Start of Block

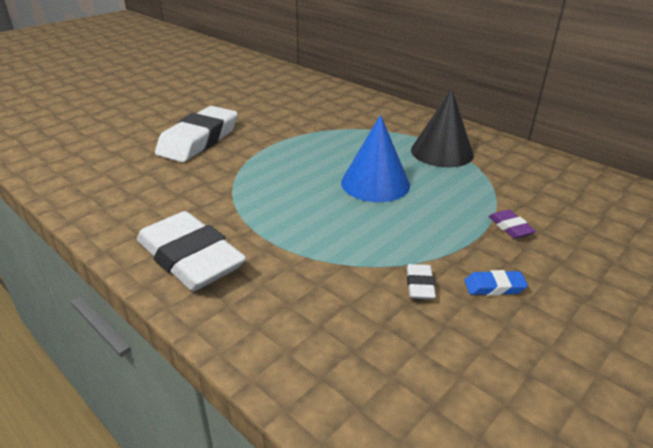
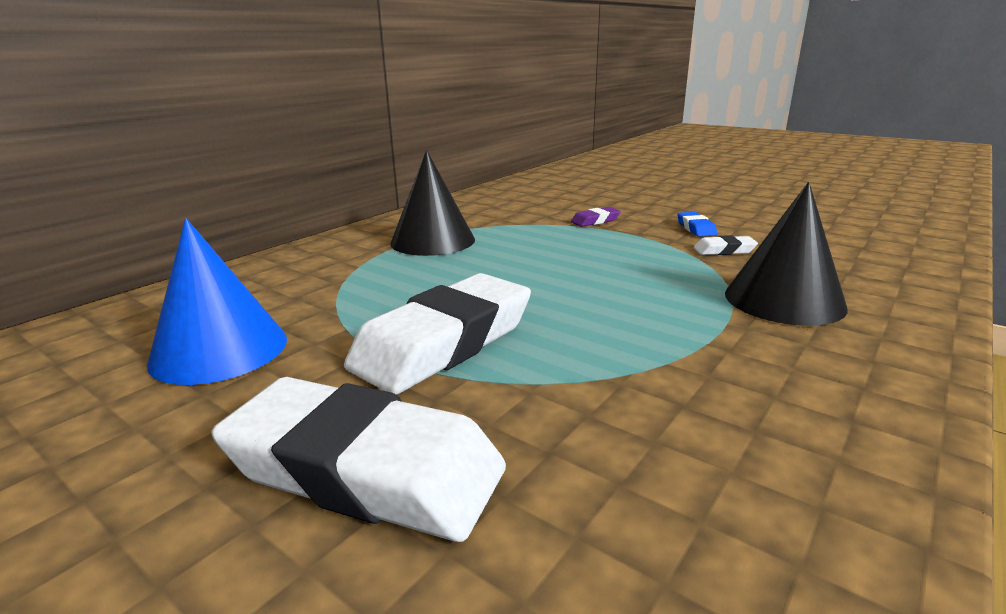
camera: 95 degrees left, 10 degrees down
white eraser [137,211,247,291] -> white eraser moved to [344,273,531,395]
blue cone [341,115,410,202] -> blue cone moved to [147,218,287,385]
none -> black cone [725,182,848,326]

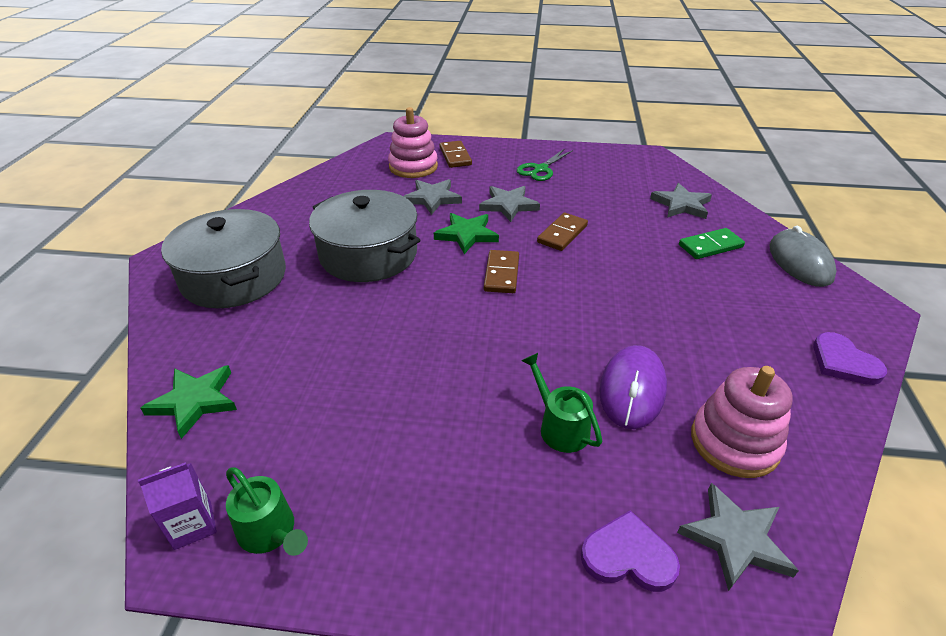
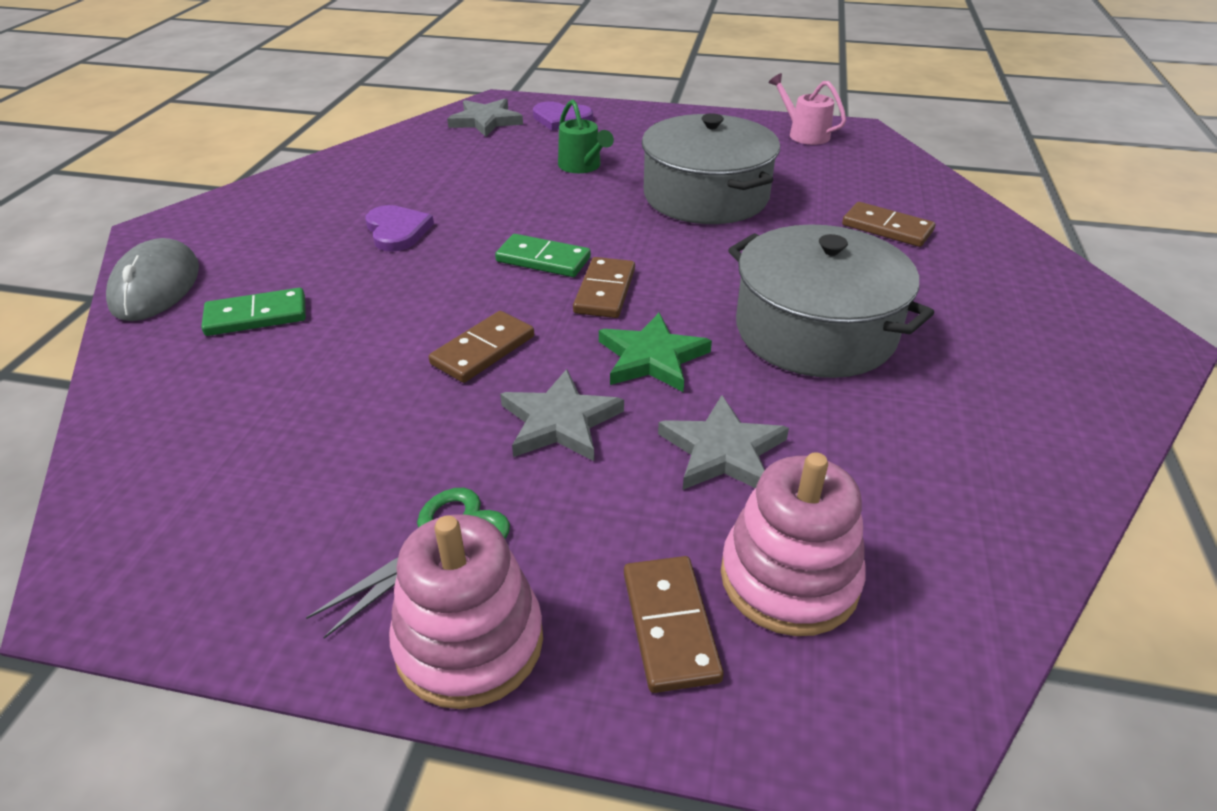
camera: 175 degrees left, 0 degrees up
purple carton [138,462,217,550] -> none
green star [140,365,237,439] -> none
grey pot [161,209,286,308] -> grey pot moved to [642,113,780,224]
green watering can [226,467,308,556] -> pink watering can [768,73,846,145]
purple mouse [599,345,667,429] -> none
grey star [650,183,712,219] -> none
pink stacking toy [691,366,793,478] -> pink stacking toy moved to [389,514,543,709]
purple heart [813,332,887,385] -> purple heart moved to [365,205,434,252]
none -> green domino [495,234,591,277]
none -> brown domino [842,202,935,247]

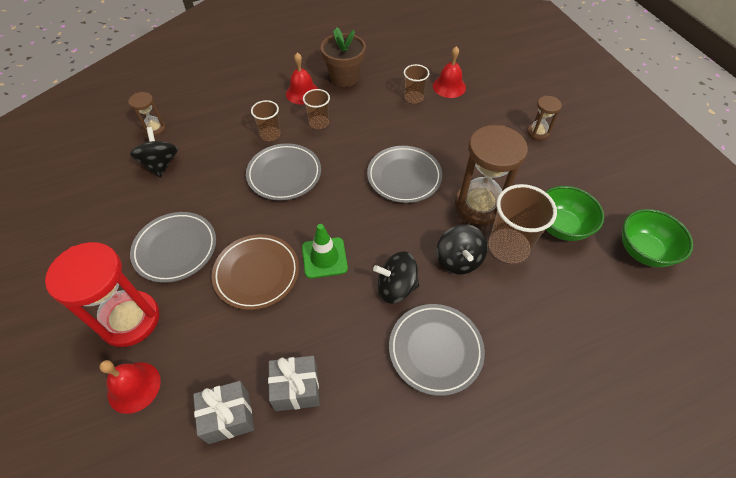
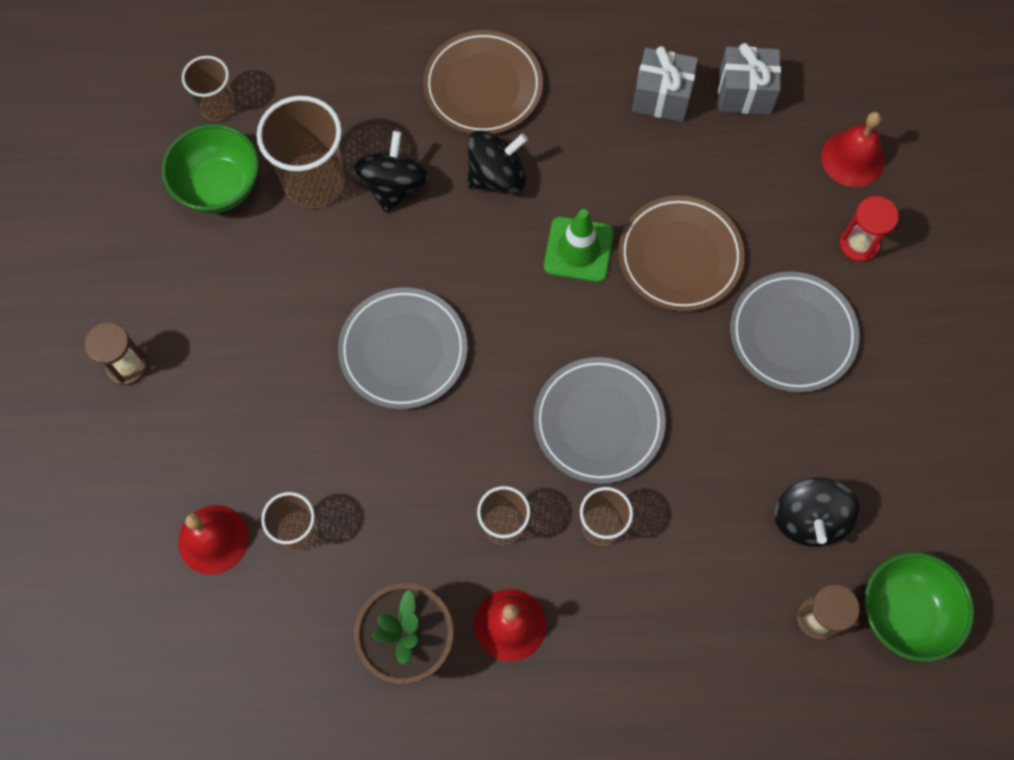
camera: 160 degrees left, 15 degrees up
red hourglass [45,242,159,347] -> red hourglass [839,196,899,262], size x0.50
black spinning top [373,251,419,304] -> black spinning top turned 45 degrees counterclockwise [467,130,528,193]
grey plate [389,304,485,396] -> brown plate [423,30,543,134]
brown hourglass [455,125,528,225] -> none
green bowl [622,209,693,267] -> green bowl moved to [864,552,974,662]
none -> brown cup [182,56,235,121]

End of Block

- _THE TASK_
Give back exactly the lines from the one containing "red hourglass [45,242,159,347]" through the end of the material above, and nothing else.

- _SOLUTION_
red hourglass [45,242,159,347] -> red hourglass [839,196,899,262], size x0.50
black spinning top [373,251,419,304] -> black spinning top turned 45 degrees counterclockwise [467,130,528,193]
grey plate [389,304,485,396] -> brown plate [423,30,543,134]
brown hourglass [455,125,528,225] -> none
green bowl [622,209,693,267] -> green bowl moved to [864,552,974,662]
none -> brown cup [182,56,235,121]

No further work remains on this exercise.